#### [Data supplied]
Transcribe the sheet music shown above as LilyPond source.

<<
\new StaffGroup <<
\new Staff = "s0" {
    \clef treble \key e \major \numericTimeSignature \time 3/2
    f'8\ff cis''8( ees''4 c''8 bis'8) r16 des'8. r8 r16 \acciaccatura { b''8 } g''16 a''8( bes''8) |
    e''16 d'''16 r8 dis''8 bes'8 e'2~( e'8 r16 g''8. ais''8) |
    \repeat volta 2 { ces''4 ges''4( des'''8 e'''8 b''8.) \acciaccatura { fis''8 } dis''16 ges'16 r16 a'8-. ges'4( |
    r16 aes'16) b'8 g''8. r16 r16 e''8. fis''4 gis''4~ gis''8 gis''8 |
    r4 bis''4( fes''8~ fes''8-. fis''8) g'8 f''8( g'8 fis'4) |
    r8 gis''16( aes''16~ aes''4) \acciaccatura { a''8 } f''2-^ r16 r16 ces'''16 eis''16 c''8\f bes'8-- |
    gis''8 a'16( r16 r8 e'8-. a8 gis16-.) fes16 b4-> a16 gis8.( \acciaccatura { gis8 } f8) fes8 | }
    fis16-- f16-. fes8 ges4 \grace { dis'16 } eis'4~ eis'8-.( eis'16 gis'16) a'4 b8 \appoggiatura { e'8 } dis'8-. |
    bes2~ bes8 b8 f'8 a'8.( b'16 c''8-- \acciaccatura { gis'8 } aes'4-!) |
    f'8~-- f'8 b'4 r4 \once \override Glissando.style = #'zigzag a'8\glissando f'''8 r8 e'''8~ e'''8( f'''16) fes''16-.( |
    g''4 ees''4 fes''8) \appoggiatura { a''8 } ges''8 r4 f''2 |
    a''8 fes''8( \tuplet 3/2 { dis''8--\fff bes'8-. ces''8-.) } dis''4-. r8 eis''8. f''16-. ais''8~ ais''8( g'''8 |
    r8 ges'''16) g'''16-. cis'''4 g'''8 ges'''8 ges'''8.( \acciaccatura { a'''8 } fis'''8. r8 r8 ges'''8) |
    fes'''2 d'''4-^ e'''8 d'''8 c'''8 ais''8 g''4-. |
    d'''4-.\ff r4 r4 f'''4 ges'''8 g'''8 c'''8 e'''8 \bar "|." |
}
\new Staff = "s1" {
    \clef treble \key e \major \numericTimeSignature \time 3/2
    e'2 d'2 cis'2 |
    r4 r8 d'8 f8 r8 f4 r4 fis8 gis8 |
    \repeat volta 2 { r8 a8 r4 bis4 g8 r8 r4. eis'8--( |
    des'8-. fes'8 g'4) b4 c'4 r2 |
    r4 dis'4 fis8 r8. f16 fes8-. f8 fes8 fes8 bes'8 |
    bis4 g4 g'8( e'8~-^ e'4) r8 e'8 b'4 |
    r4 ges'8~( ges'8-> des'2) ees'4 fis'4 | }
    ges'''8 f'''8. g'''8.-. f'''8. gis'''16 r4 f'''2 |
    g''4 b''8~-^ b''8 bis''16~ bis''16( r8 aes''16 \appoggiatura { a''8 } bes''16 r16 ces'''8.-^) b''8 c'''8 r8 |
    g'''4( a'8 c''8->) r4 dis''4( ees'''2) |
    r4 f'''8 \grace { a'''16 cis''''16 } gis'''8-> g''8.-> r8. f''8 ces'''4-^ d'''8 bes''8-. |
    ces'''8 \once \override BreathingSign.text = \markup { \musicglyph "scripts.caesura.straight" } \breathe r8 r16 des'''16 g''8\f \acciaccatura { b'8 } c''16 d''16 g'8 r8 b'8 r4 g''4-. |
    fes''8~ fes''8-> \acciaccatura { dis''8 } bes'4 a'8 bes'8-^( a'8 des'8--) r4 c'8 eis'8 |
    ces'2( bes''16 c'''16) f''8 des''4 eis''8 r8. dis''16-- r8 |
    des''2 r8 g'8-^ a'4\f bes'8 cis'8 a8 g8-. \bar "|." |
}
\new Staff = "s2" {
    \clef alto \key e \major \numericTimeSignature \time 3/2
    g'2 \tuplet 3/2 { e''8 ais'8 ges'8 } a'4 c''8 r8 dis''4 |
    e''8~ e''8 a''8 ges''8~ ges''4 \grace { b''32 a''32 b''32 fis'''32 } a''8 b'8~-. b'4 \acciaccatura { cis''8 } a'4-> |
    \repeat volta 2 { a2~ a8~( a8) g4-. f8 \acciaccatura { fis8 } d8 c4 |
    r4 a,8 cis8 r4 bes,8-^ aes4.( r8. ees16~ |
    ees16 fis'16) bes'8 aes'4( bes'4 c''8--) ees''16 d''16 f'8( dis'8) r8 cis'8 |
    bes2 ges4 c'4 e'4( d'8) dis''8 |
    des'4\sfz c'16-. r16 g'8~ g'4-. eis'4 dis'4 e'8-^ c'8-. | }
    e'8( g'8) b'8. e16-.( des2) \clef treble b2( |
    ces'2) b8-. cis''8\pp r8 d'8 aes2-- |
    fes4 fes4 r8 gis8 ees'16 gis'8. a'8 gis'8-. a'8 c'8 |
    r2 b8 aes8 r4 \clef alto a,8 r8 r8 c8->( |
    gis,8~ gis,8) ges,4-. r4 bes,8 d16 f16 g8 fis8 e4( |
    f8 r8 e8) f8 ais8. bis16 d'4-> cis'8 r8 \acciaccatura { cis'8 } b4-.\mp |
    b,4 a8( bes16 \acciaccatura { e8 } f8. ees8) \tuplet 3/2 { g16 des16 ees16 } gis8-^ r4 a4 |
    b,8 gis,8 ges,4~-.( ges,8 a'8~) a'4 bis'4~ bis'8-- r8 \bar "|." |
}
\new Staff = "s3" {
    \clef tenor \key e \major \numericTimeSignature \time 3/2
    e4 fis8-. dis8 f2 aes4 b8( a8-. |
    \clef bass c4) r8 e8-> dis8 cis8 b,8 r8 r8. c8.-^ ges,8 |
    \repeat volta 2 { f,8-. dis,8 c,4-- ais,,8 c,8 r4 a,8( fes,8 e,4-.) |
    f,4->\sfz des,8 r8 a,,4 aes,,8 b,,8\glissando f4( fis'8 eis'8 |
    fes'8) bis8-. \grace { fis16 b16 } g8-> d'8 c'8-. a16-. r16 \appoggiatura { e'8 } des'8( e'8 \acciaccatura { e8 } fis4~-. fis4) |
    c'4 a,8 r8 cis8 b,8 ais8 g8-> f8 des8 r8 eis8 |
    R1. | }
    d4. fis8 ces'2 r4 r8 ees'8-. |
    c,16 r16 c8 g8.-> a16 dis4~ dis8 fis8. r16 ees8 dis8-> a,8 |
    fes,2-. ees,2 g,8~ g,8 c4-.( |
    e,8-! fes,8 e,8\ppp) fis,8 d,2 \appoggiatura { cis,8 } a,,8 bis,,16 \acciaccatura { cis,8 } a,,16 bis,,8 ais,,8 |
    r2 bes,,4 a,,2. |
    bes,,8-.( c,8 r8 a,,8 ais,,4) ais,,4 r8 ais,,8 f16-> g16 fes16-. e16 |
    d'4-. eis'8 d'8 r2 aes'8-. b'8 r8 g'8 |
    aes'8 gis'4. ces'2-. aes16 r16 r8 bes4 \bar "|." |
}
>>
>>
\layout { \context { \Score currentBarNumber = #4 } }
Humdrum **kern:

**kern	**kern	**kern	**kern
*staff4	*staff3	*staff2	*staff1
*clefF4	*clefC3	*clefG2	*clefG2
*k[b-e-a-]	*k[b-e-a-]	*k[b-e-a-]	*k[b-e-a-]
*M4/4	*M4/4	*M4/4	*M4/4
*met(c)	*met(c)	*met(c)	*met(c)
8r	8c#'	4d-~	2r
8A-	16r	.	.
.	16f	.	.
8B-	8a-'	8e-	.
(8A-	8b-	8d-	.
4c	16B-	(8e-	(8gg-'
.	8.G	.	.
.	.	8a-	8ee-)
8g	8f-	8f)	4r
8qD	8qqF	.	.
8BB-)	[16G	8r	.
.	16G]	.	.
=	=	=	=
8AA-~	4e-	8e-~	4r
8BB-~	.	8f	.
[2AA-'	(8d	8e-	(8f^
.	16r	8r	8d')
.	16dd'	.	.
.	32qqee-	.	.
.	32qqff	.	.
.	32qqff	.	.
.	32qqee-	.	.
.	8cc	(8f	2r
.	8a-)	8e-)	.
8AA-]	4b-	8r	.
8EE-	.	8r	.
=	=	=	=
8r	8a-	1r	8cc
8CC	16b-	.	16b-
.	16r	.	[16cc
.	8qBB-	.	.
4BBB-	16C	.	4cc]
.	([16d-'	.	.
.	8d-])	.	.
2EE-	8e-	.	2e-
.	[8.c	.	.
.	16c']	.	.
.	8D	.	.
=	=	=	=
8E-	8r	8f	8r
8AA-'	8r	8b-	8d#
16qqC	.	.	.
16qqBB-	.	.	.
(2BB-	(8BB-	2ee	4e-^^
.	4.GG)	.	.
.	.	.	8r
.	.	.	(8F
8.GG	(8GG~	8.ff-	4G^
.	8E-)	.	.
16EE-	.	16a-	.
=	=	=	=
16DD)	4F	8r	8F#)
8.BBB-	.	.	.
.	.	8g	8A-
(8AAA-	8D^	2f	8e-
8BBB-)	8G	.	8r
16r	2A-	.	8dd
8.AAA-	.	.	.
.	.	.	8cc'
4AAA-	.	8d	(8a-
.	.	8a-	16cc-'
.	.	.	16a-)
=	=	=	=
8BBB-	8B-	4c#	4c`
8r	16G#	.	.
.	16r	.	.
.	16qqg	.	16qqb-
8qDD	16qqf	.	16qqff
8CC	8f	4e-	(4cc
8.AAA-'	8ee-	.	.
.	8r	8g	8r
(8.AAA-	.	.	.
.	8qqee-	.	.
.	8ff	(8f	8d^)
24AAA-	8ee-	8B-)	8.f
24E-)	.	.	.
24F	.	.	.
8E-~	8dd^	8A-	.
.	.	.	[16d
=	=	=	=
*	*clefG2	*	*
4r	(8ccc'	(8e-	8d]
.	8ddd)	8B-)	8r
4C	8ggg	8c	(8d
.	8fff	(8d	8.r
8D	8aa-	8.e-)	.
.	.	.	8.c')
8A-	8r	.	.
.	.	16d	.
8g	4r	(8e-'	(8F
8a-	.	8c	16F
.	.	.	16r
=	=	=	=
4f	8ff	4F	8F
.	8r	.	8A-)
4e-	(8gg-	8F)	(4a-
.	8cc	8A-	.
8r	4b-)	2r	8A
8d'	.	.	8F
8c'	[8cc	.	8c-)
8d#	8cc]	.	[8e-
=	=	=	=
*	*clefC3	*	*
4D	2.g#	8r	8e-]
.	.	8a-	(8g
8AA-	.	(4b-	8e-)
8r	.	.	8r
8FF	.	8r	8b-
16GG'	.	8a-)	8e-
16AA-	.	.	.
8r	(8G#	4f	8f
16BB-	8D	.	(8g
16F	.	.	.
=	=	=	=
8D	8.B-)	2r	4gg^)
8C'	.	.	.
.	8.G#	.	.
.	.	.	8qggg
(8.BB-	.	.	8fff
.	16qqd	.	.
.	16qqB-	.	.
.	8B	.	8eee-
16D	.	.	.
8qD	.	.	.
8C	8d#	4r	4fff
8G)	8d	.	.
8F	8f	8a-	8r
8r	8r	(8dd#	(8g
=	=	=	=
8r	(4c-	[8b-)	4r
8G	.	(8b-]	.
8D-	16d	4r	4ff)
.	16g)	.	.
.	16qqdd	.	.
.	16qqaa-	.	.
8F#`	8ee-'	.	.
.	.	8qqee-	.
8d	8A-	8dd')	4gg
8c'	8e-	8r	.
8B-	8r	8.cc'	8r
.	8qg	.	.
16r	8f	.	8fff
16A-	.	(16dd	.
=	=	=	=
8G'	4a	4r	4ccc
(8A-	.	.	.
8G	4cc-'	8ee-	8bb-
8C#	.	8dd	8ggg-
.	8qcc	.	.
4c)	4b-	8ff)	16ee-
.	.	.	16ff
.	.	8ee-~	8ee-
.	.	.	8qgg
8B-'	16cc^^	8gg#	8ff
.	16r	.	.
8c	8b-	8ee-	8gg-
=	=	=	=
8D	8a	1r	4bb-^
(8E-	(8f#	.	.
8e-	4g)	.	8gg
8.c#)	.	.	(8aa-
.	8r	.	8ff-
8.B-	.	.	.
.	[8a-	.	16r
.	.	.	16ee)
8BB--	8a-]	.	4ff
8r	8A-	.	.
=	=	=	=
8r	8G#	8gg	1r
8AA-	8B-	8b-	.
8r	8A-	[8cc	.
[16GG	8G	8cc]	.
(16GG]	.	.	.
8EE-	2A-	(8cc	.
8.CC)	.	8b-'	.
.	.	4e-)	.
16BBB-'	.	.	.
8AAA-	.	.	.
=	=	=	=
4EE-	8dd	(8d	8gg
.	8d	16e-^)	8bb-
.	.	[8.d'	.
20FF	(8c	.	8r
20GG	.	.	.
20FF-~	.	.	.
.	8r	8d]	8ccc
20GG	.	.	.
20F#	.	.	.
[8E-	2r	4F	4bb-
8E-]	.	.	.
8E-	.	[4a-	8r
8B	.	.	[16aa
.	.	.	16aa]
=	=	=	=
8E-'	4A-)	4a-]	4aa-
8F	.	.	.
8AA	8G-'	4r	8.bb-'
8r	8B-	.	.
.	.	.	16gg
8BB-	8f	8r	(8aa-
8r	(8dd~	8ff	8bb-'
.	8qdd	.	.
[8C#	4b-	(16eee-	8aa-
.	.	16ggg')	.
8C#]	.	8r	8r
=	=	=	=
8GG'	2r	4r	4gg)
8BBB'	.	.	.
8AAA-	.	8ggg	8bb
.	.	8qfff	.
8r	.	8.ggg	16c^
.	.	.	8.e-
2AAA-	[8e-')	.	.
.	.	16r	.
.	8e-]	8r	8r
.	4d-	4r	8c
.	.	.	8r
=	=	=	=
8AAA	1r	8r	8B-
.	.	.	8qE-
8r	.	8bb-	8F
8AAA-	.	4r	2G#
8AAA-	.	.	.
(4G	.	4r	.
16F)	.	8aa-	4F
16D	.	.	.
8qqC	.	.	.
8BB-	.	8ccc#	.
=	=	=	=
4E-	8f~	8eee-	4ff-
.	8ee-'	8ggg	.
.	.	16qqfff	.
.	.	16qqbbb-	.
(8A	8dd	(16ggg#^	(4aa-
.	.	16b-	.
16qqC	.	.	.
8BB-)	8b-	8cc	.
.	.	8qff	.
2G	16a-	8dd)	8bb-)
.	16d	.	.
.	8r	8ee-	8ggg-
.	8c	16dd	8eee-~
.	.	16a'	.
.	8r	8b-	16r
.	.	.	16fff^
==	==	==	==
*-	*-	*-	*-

#### [Exercise directions]
Collect every line in the entries above that contains the word "alto".

#### [Expected answer]
    \clef alto \key e \major \numericTimeSignature \time 3/2
    r2 b8 aes8 r4 \clef alto a,8 r8 r8 c8->( |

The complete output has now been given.